■ Assignment:
The data that follows is to be copied exactly, with each image removed.

■ Information supplied:

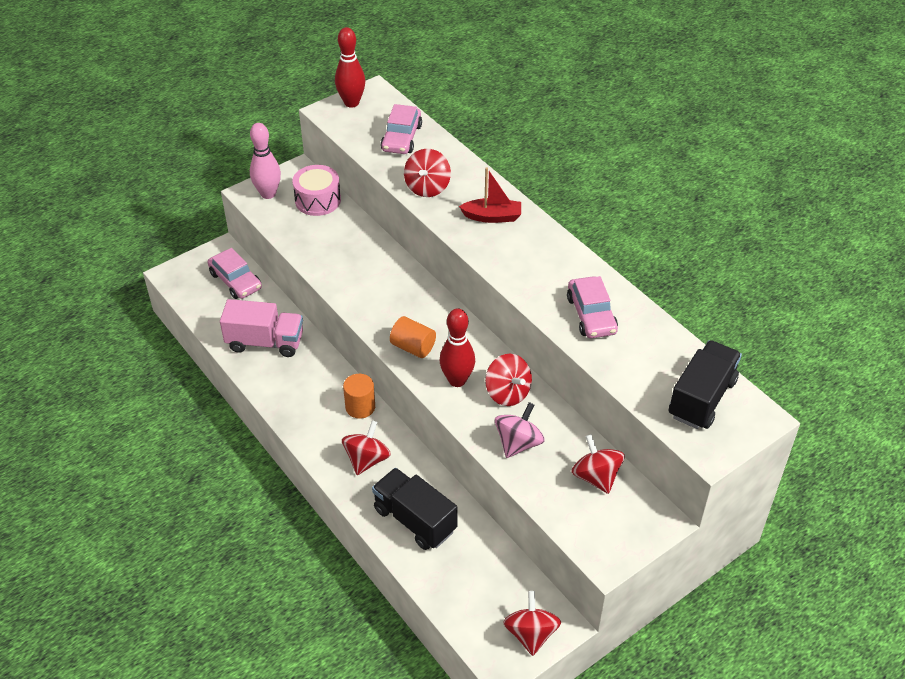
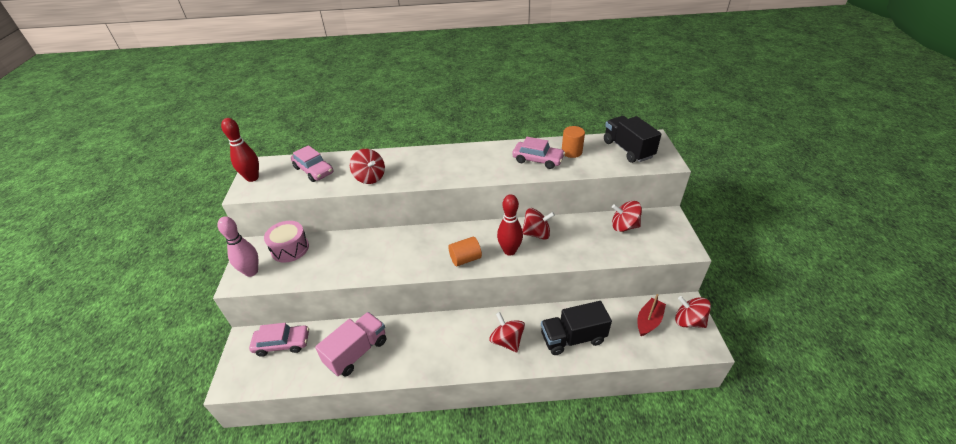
camera: 55 degrees left, 5 degrees down
(360, 407) = (460, 324): orange cylinder -> orange cylinder (571, 152)
(492, 217) = (424, 163): red boat -> red boat (648, 321)
(518, 443) = (579, 246): pink spinning top -> none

■ Final answer:
camera: 55 degrees left, 5 degrees down
(360, 407) = (460, 324): orange cylinder -> orange cylinder (571, 152)
(492, 217) = (424, 163): red boat -> red boat (648, 321)
(518, 443) = (579, 246): pink spinning top -> none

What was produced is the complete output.